- **COLLECTED MATERIAL**:

=====

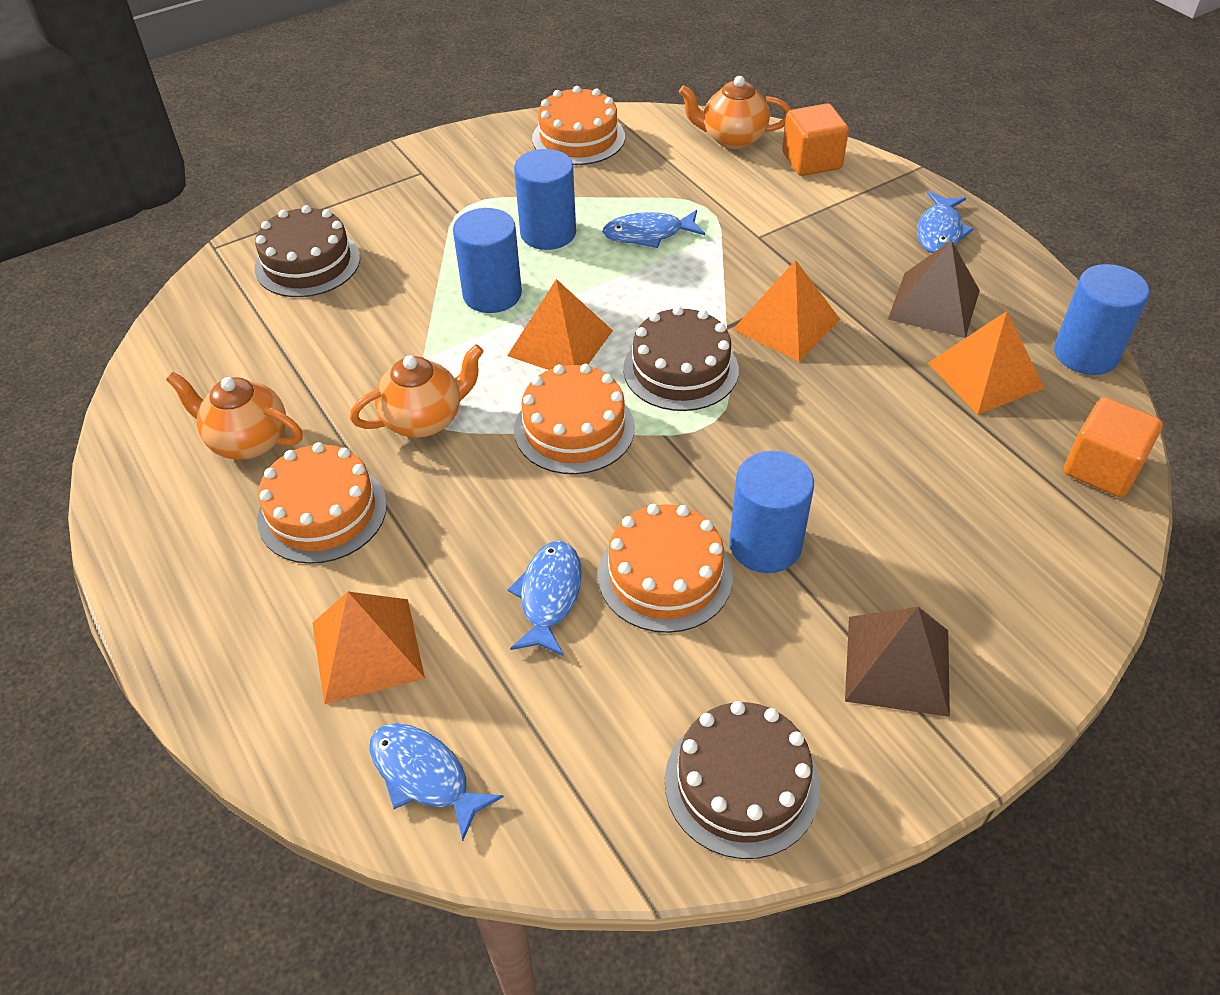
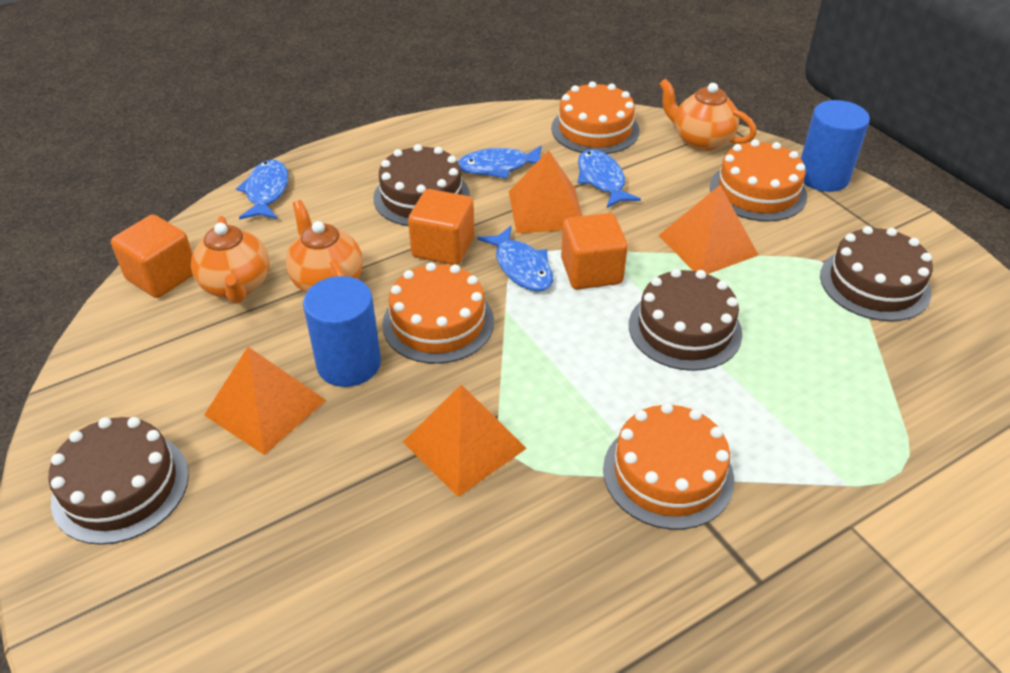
blue cylinder: 4 -> 2
brown cake: 3 -> 4
brown pyramid: 2 -> 0
orange cube: 2 -> 3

=====

- **WORK REQUIRED**:
All of the data must be given again exactly, without the pictures.

- **WRITTEN SOLUTION**:
blue cylinder: 4 -> 2
brown cake: 3 -> 4
brown pyramid: 2 -> 0
orange cube: 2 -> 3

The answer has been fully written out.